**TRY IT**
Give all the data again exactly.

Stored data
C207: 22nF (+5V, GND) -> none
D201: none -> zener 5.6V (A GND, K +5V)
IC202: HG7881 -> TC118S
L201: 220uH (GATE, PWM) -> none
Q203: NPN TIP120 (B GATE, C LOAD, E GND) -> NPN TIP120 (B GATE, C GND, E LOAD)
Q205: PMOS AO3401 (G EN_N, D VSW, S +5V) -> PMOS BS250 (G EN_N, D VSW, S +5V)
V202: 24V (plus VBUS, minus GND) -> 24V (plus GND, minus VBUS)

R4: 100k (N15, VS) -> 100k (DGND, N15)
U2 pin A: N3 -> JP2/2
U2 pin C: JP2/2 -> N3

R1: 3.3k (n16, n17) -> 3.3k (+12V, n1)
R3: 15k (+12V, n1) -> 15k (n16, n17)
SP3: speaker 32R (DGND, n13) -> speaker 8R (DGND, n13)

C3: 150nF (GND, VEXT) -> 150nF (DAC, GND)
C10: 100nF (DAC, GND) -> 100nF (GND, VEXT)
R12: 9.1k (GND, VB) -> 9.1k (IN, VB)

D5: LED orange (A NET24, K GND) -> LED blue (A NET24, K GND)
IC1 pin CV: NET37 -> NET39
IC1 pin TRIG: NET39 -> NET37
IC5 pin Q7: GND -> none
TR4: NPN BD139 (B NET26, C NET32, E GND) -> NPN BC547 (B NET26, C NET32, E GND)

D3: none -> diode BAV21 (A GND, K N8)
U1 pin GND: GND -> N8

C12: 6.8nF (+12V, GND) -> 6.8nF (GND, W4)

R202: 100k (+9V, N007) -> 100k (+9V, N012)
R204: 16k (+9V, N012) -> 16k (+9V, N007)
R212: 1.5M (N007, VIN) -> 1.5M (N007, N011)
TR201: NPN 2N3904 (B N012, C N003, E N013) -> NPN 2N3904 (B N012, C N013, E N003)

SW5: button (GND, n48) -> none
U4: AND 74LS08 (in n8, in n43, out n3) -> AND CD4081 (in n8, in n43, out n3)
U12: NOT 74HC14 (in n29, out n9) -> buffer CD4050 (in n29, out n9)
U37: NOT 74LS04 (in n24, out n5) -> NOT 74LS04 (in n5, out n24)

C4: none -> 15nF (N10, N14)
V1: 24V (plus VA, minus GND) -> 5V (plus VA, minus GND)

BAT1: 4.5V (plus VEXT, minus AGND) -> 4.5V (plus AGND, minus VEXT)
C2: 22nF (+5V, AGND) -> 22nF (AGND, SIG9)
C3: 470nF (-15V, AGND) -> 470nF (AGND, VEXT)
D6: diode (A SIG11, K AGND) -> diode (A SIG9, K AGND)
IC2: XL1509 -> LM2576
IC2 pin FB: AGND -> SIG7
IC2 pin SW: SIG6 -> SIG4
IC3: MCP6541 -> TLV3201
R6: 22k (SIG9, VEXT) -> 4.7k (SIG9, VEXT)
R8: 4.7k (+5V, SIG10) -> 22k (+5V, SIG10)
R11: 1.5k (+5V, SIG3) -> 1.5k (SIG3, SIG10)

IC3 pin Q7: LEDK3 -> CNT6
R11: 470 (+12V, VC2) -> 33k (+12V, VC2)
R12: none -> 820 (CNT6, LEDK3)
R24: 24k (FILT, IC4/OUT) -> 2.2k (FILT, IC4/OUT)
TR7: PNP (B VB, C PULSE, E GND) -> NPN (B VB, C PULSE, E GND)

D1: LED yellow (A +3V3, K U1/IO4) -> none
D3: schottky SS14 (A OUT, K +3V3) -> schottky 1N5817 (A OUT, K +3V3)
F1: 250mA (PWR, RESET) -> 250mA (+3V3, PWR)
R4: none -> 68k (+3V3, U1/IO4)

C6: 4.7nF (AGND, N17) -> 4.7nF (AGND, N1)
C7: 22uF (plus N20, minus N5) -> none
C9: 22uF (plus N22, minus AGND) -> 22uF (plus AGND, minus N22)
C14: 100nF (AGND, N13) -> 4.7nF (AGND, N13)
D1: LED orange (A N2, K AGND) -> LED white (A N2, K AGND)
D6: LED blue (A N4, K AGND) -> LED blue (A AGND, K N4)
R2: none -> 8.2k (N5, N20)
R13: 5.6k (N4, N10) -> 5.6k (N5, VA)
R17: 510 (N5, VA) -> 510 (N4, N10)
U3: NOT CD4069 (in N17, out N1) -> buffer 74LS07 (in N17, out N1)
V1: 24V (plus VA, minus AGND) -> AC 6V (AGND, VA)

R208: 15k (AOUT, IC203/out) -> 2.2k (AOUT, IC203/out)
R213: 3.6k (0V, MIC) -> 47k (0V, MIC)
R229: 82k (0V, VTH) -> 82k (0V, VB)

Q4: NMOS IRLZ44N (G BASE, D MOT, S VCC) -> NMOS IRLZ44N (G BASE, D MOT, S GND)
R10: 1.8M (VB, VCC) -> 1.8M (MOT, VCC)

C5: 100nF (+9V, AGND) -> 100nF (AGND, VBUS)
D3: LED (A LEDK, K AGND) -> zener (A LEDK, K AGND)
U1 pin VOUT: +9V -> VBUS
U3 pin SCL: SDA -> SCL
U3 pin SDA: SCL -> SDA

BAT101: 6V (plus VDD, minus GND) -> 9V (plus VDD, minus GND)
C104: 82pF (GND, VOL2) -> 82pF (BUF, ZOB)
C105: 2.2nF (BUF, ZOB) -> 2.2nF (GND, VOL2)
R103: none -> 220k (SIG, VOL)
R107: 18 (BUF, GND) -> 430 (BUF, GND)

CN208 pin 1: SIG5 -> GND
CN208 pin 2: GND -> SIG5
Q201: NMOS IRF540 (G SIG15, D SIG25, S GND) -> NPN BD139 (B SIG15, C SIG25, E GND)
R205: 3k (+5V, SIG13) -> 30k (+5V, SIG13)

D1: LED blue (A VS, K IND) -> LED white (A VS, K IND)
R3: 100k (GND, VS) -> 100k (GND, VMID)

**RESPONSE BOX**
C207: 22nF (+5V, GND) -> none
D201: none -> zener 5.6V (A GND, K +5V)
IC202: HG7881 -> TC118S
L201: 220uH (GATE, PWM) -> none
Q203: NPN TIP120 (B GATE, C LOAD, E GND) -> NPN TIP120 (B GATE, C GND, E LOAD)
Q205: PMOS AO3401 (G EN_N, D VSW, S +5V) -> PMOS BS250 (G EN_N, D VSW, S +5V)
V202: 24V (plus VBUS, minus GND) -> 24V (plus GND, minus VBUS)

R4: 100k (N15, VS) -> 100k (DGND, N15)
U2 pin A: N3 -> JP2/2
U2 pin C: JP2/2 -> N3

R1: 3.3k (n16, n17) -> 3.3k (+12V, n1)
R3: 15k (+12V, n1) -> 15k (n16, n17)
SP3: speaker 32R (DGND, n13) -> speaker 8R (DGND, n13)

C3: 150nF (GND, VEXT) -> 150nF (DAC, GND)
C10: 100nF (DAC, GND) -> 100nF (GND, VEXT)
R12: 9.1k (GND, VB) -> 9.1k (IN, VB)

D5: LED orange (A NET24, K GND) -> LED blue (A NET24, K GND)
IC1 pin CV: NET37 -> NET39
IC1 pin TRIG: NET39 -> NET37
IC5 pin Q7: GND -> none
TR4: NPN BD139 (B NET26, C NET32, E GND) -> NPN BC547 (B NET26, C NET32, E GND)

D3: none -> diode BAV21 (A GND, K N8)
U1 pin GND: GND -> N8

C12: 6.8nF (+12V, GND) -> 6.8nF (GND, W4)

R202: 100k (+9V, N007) -> 100k (+9V, N012)
R204: 16k (+9V, N012) -> 16k (+9V, N007)
R212: 1.5M (N007, VIN) -> 1.5M (N007, N011)
TR201: NPN 2N3904 (B N012, C N003, E N013) -> NPN 2N3904 (B N012, C N013, E N003)

SW5: button (GND, n48) -> none
U4: AND 74LS08 (in n8, in n43, out n3) -> AND CD4081 (in n8, in n43, out n3)
U12: NOT 74HC14 (in n29, out n9) -> buffer CD4050 (in n29, out n9)
U37: NOT 74LS04 (in n24, out n5) -> NOT 74LS04 (in n5, out n24)

C4: none -> 15nF (N10, N14)
V1: 24V (plus VA, minus GND) -> 5V (plus VA, minus GND)

BAT1: 4.5V (plus VEXT, minus AGND) -> 4.5V (plus AGND, minus VEXT)
C2: 22nF (+5V, AGND) -> 22nF (AGND, SIG9)
C3: 470nF (-15V, AGND) -> 470nF (AGND, VEXT)
D6: diode (A SIG11, K AGND) -> diode (A SIG9, K AGND)
IC2: XL1509 -> LM2576
IC2 pin FB: AGND -> SIG7
IC2 pin SW: SIG6 -> SIG4
IC3: MCP6541 -> TLV3201
R6: 22k (SIG9, VEXT) -> 4.7k (SIG9, VEXT)
R8: 4.7k (+5V, SIG10) -> 22k (+5V, SIG10)
R11: 1.5k (+5V, SIG3) -> 1.5k (SIG3, SIG10)

IC3 pin Q7: LEDK3 -> CNT6
R11: 470 (+12V, VC2) -> 33k (+12V, VC2)
R12: none -> 820 (CNT6, LEDK3)
R24: 24k (FILT, IC4/OUT) -> 2.2k (FILT, IC4/OUT)
TR7: PNP (B VB, C PULSE, E GND) -> NPN (B VB, C PULSE, E GND)

D1: LED yellow (A +3V3, K U1/IO4) -> none
D3: schottky SS14 (A OUT, K +3V3) -> schottky 1N5817 (A OUT, K +3V3)
F1: 250mA (PWR, RESET) -> 250mA (+3V3, PWR)
R4: none -> 68k (+3V3, U1/IO4)

C6: 4.7nF (AGND, N17) -> 4.7nF (AGND, N1)
C7: 22uF (plus N20, minus N5) -> none
C9: 22uF (plus N22, minus AGND) -> 22uF (plus AGND, minus N22)
C14: 100nF (AGND, N13) -> 4.7nF (AGND, N13)
D1: LED orange (A N2, K AGND) -> LED white (A N2, K AGND)
D6: LED blue (A N4, K AGND) -> LED blue (A AGND, K N4)
R2: none -> 8.2k (N5, N20)
R13: 5.6k (N4, N10) -> 5.6k (N5, VA)
R17: 510 (N5, VA) -> 510 (N4, N10)
U3: NOT CD4069 (in N17, out N1) -> buffer 74LS07 (in N17, out N1)
V1: 24V (plus VA, minus AGND) -> AC 6V (AGND, VA)

R208: 15k (AOUT, IC203/out) -> 2.2k (AOUT, IC203/out)
R213: 3.6k (0V, MIC) -> 47k (0V, MIC)
R229: 82k (0V, VTH) -> 82k (0V, VB)

Q4: NMOS IRLZ44N (G BASE, D MOT, S VCC) -> NMOS IRLZ44N (G BASE, D MOT, S GND)
R10: 1.8M (VB, VCC) -> 1.8M (MOT, VCC)

C5: 100nF (+9V, AGND) -> 100nF (AGND, VBUS)
D3: LED (A LEDK, K AGND) -> zener (A LEDK, K AGND)
U1 pin VOUT: +9V -> VBUS
U3 pin SCL: SDA -> SCL
U3 pin SDA: SCL -> SDA

BAT101: 6V (plus VDD, minus GND) -> 9V (plus VDD, minus GND)
C104: 82pF (GND, VOL2) -> 82pF (BUF, ZOB)
C105: 2.2nF (BUF, ZOB) -> 2.2nF (GND, VOL2)
R103: none -> 220k (SIG, VOL)
R107: 18 (BUF, GND) -> 430 (BUF, GND)

CN208 pin 1: SIG5 -> GND
CN208 pin 2: GND -> SIG5
Q201: NMOS IRF540 (G SIG15, D SIG25, S GND) -> NPN BD139 (B SIG15, C SIG25, E GND)
R205: 3k (+5V, SIG13) -> 30k (+5V, SIG13)

D1: LED blue (A VS, K IND) -> LED white (A VS, K IND)
R3: 100k (GND, VS) -> 100k (GND, VMID)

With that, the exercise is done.